[Modification records]

• • •

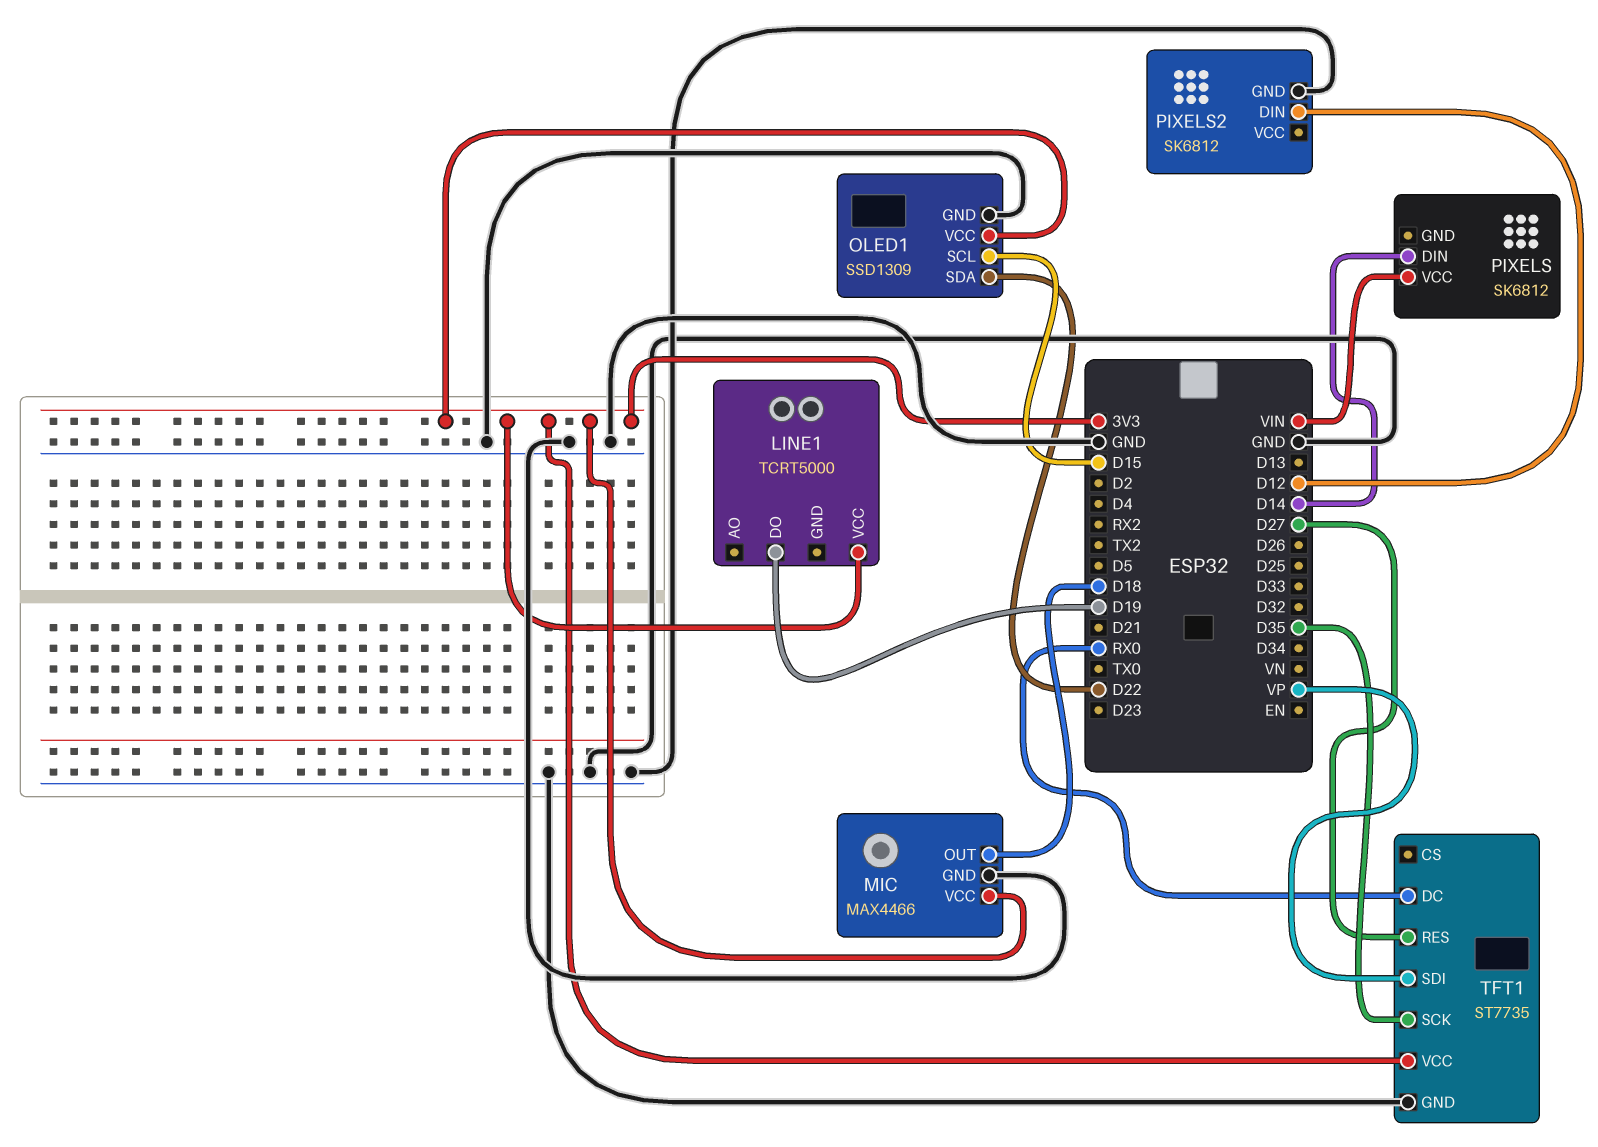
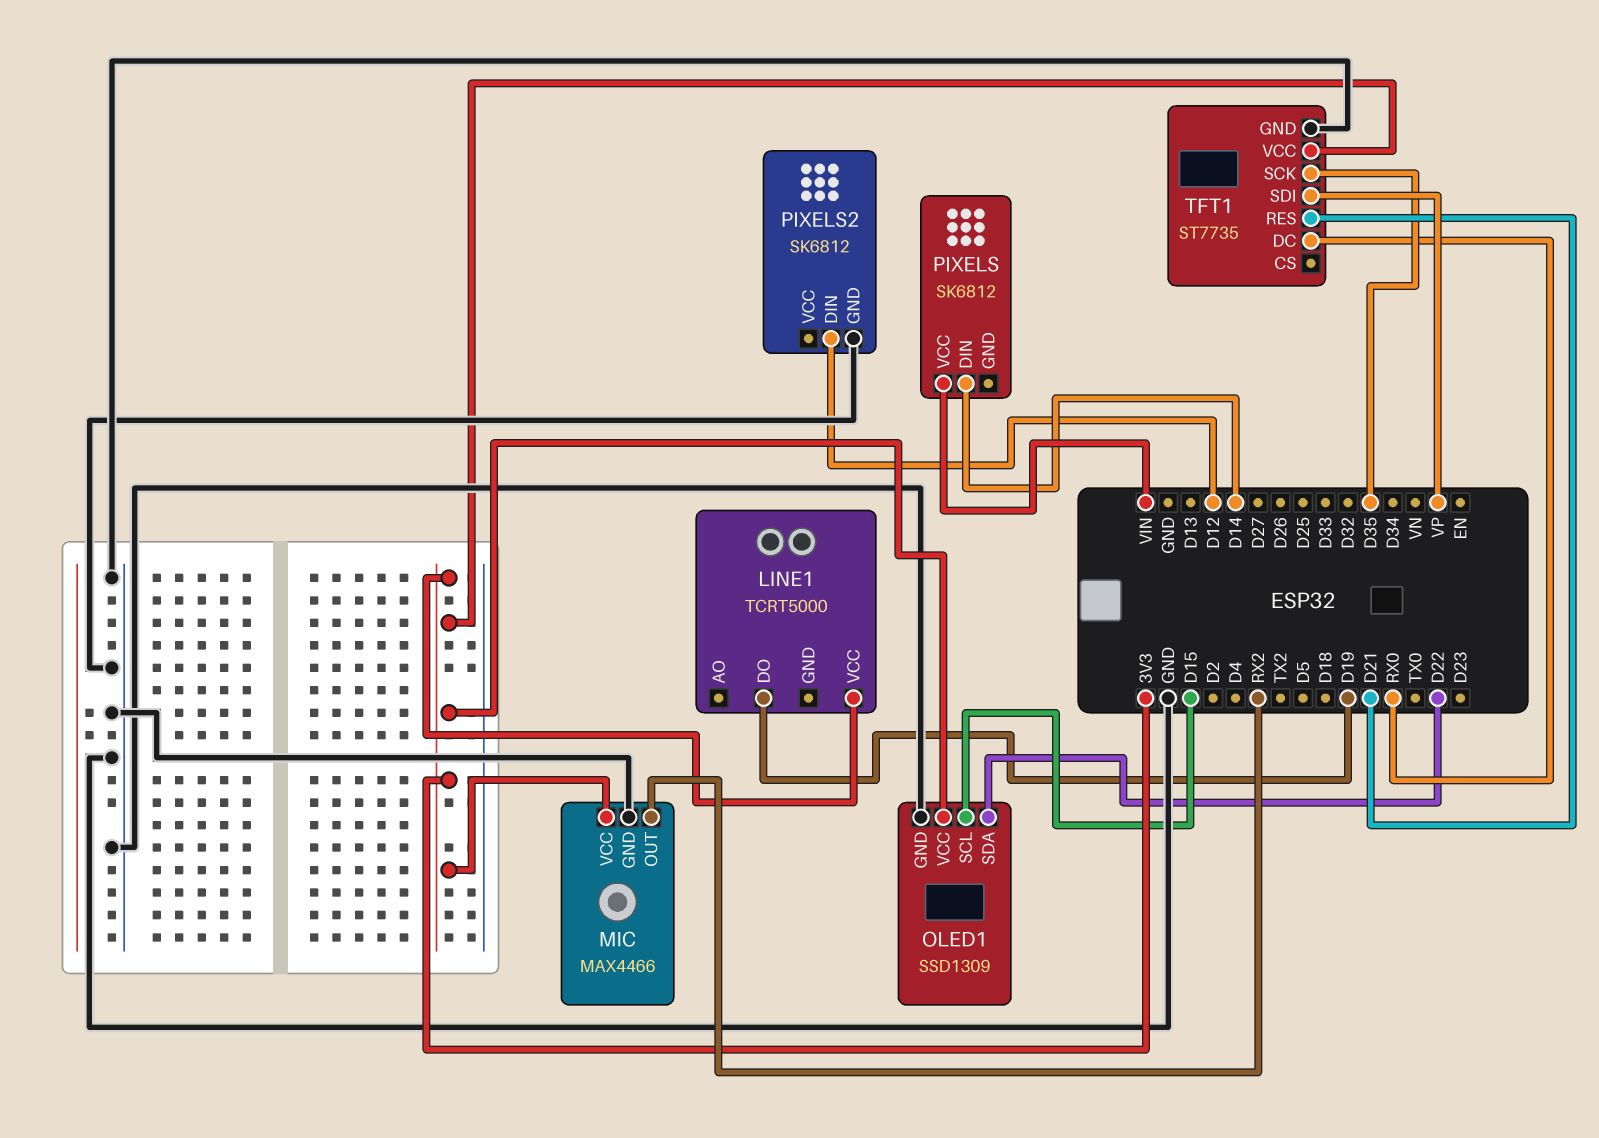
MIC pin OUT: D18 -> RX2
TFT1 pin RES: D27 -> D21

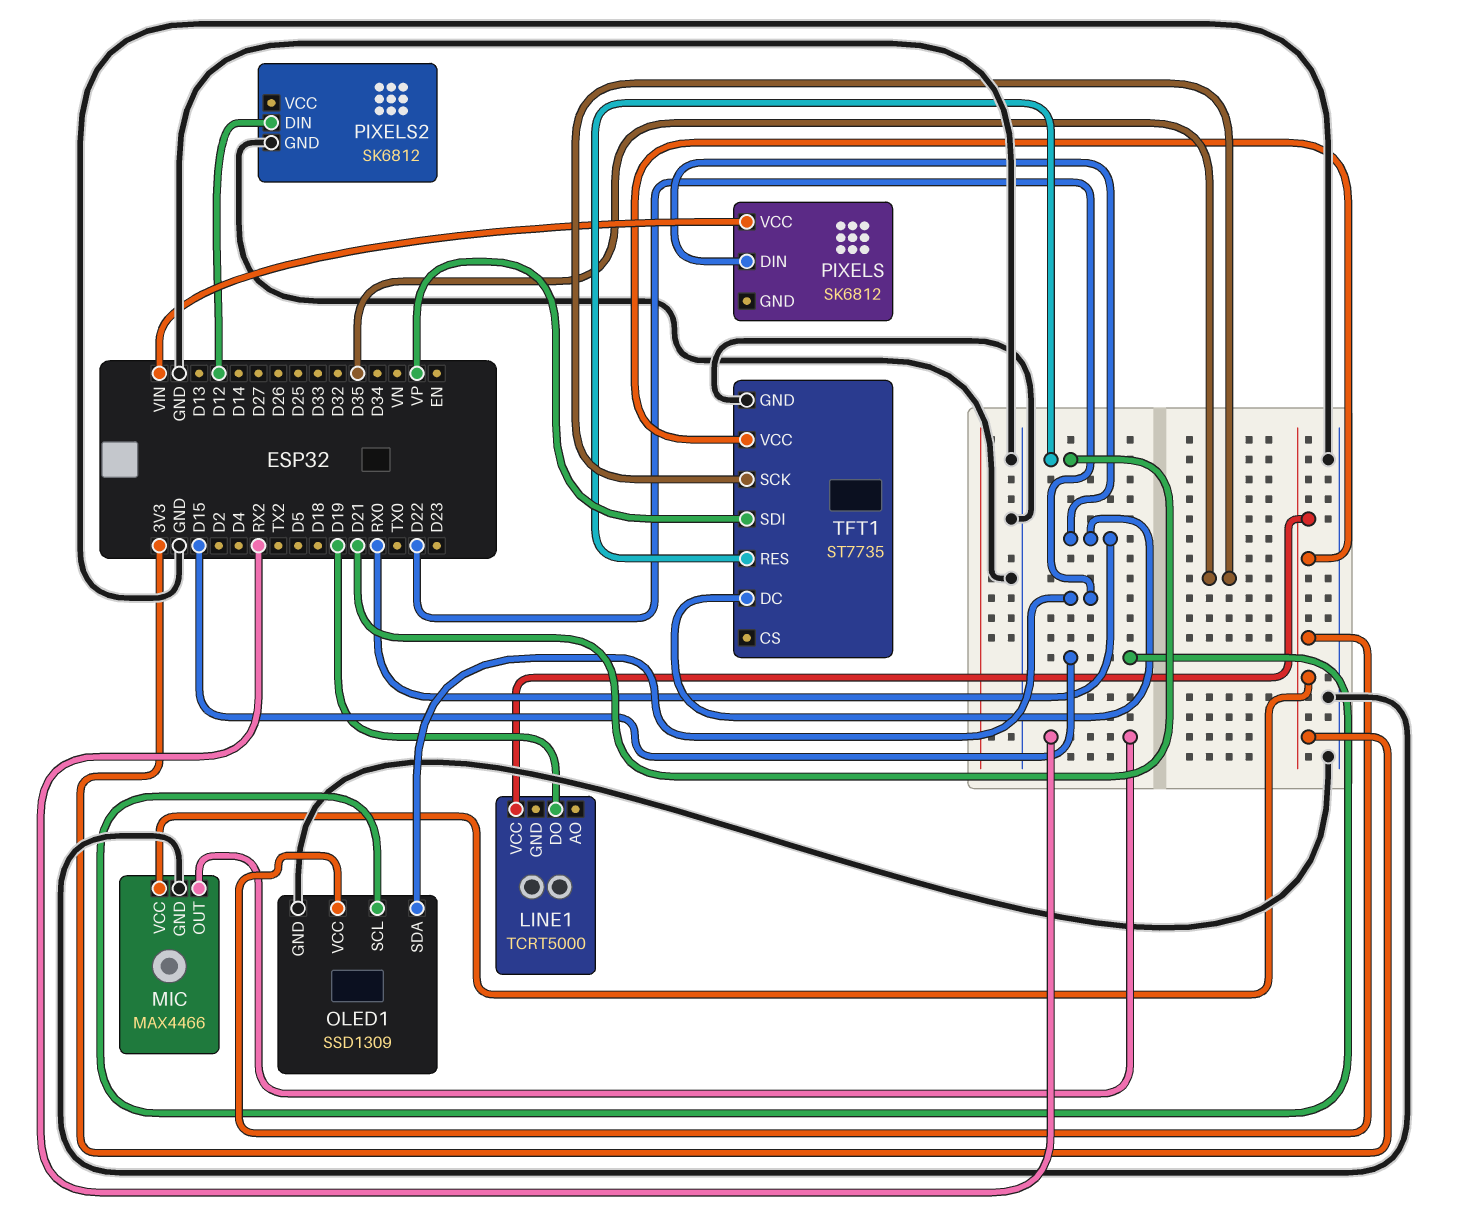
PIXELS pin DIN: D14 -> RX0

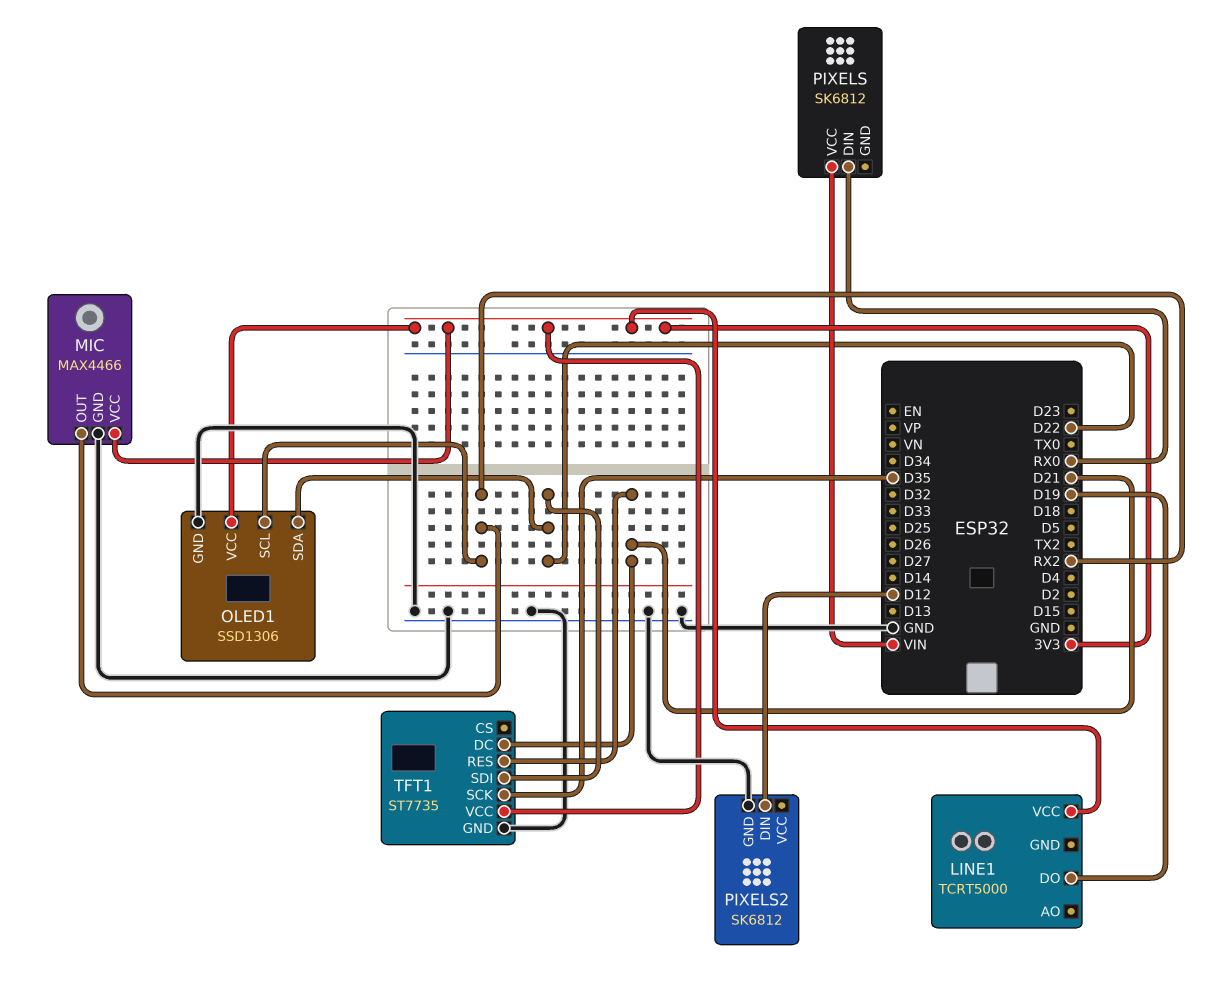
OLED1: SSD1309 -> SSD1306
OLED1 pin SCL: D15 -> RX2
TFT1 pin DC: RX0 -> D21
TFT1 pin SDI: VP -> D22

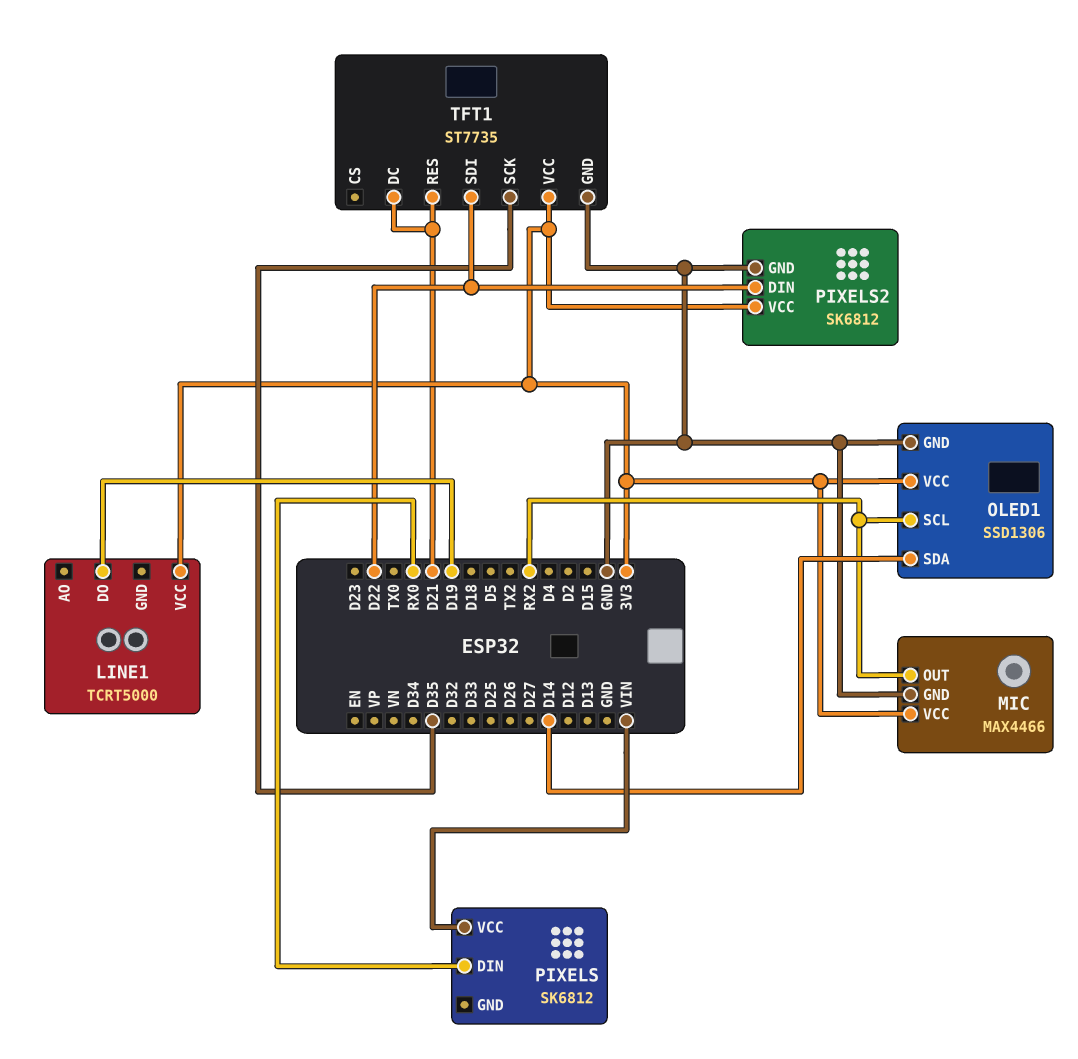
OLED1 pin SDA: D22 -> D14
PIXELS2 pin DIN: D12 -> D22
PIXELS2 pin VCC: none -> 3V3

• • •

In the records above, find the line containing "TFT1 pin SDI: VP -> D22", then please restate it and each line after it word for word, pictures excluded.

TFT1 pin SDI: VP -> D22

OLED1 pin SDA: D22 -> D14
PIXELS2 pin DIN: D12 -> D22
PIXELS2 pin VCC: none -> 3V3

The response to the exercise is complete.